__GIVEN PROBLEM__: Pull out every line of the entries below that contains the string "tuplet", and copy each one in full.
## START INFORMATION PROVIDED
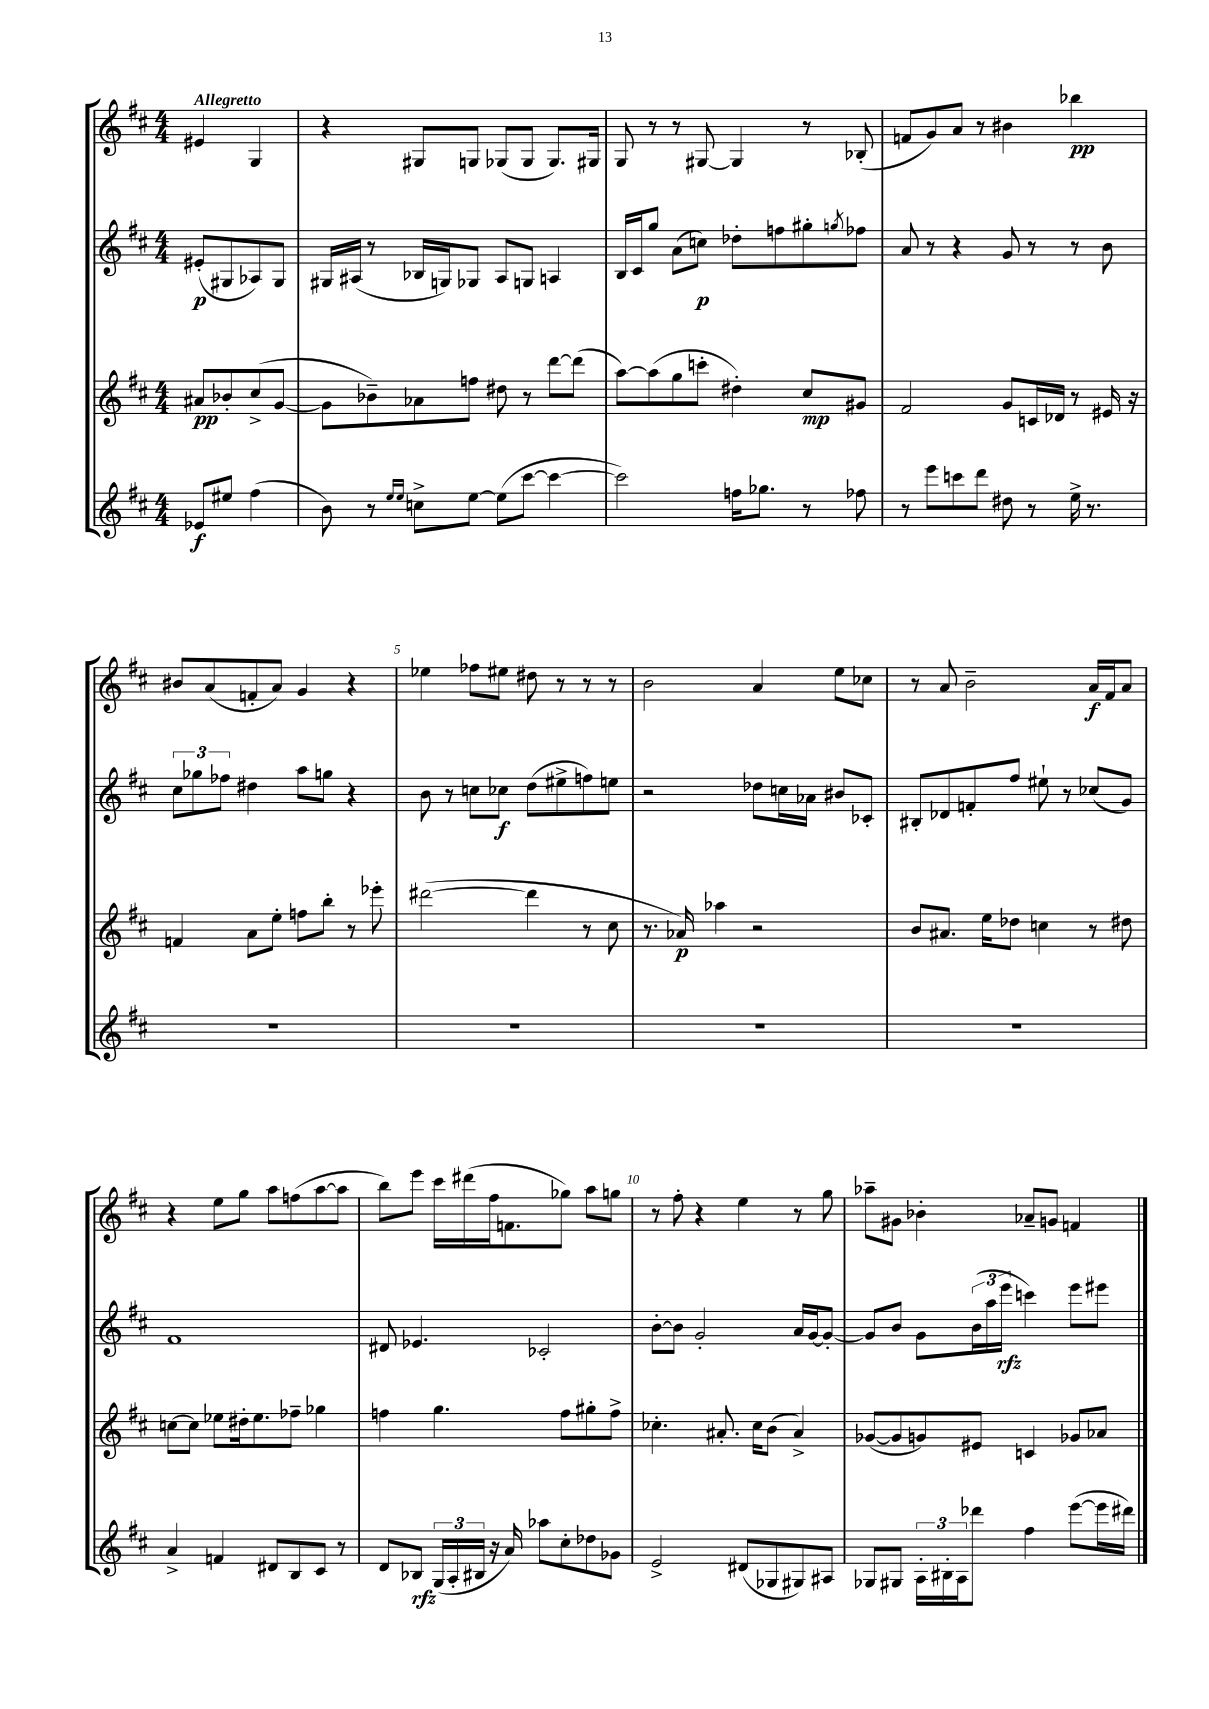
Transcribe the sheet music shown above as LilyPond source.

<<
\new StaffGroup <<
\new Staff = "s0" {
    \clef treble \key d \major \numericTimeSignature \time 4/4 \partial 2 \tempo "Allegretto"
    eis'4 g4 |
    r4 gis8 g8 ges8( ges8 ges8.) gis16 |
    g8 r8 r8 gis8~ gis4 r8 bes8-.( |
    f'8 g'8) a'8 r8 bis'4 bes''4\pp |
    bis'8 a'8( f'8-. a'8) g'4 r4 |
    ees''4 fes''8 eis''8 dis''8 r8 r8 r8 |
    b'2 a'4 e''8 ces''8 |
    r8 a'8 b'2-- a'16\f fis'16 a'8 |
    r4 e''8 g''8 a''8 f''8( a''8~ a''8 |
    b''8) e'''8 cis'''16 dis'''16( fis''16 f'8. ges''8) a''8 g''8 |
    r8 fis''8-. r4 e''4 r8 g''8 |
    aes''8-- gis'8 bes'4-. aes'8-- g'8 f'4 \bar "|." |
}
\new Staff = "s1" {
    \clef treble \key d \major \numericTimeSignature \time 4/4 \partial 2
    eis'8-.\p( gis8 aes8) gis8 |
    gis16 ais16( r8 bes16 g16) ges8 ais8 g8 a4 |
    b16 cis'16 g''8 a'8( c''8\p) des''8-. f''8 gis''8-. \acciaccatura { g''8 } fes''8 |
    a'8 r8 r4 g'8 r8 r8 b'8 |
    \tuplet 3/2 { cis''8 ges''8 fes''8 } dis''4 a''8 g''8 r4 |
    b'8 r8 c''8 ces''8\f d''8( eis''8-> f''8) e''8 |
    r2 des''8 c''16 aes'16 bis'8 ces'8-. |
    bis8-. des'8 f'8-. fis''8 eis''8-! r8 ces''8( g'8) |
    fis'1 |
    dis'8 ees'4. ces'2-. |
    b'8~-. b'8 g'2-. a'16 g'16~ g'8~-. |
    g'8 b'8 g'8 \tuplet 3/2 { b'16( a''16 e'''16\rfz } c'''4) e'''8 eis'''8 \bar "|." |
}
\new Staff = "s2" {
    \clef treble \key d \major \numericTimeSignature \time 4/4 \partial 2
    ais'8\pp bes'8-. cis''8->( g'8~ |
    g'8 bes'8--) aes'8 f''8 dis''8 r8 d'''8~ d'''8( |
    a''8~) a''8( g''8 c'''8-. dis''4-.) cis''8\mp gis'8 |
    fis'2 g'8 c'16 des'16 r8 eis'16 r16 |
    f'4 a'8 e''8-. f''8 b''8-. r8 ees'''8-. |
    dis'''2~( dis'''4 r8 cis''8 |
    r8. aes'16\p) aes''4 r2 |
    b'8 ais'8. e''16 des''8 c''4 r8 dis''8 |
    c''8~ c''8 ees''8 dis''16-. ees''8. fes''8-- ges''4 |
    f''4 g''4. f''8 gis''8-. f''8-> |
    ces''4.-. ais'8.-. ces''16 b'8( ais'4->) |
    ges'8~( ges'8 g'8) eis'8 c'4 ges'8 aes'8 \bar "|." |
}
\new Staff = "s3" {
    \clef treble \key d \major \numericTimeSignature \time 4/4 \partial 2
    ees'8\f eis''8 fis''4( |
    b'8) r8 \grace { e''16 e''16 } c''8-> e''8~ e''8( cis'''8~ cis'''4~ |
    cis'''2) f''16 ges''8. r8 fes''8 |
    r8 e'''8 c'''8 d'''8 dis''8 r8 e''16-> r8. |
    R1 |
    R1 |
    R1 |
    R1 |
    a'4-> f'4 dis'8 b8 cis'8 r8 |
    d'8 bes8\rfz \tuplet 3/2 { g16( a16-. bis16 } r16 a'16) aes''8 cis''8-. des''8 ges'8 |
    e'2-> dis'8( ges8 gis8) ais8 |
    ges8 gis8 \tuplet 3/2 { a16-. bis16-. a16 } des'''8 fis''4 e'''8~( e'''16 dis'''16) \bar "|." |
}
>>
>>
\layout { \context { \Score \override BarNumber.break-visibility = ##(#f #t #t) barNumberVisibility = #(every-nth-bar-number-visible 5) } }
## END INFORMATION PROVIDED
__FINAL ANSWER__:
    \tuplet 3/2 { cis''8 ges''8 fes''8 } dis''4 a''8 g''8 r4 |
    g'8 b'8 g'8 \tuplet 3/2 { b'16( a''16 e'''16\rfz } c'''4) e'''8 eis'''8 \bar "|." |
    d'8 bes8\rfz \tuplet 3/2 { g16( a16-. bis16 } r16 a'16) aes''8 cis''8-. des''8 ges'8 |
    ges8 gis8 \tuplet 3/2 { a16-. bis16-. a16 } des'''8 fis''4 e'''8~( e'''16 dis'''16) \bar "|." |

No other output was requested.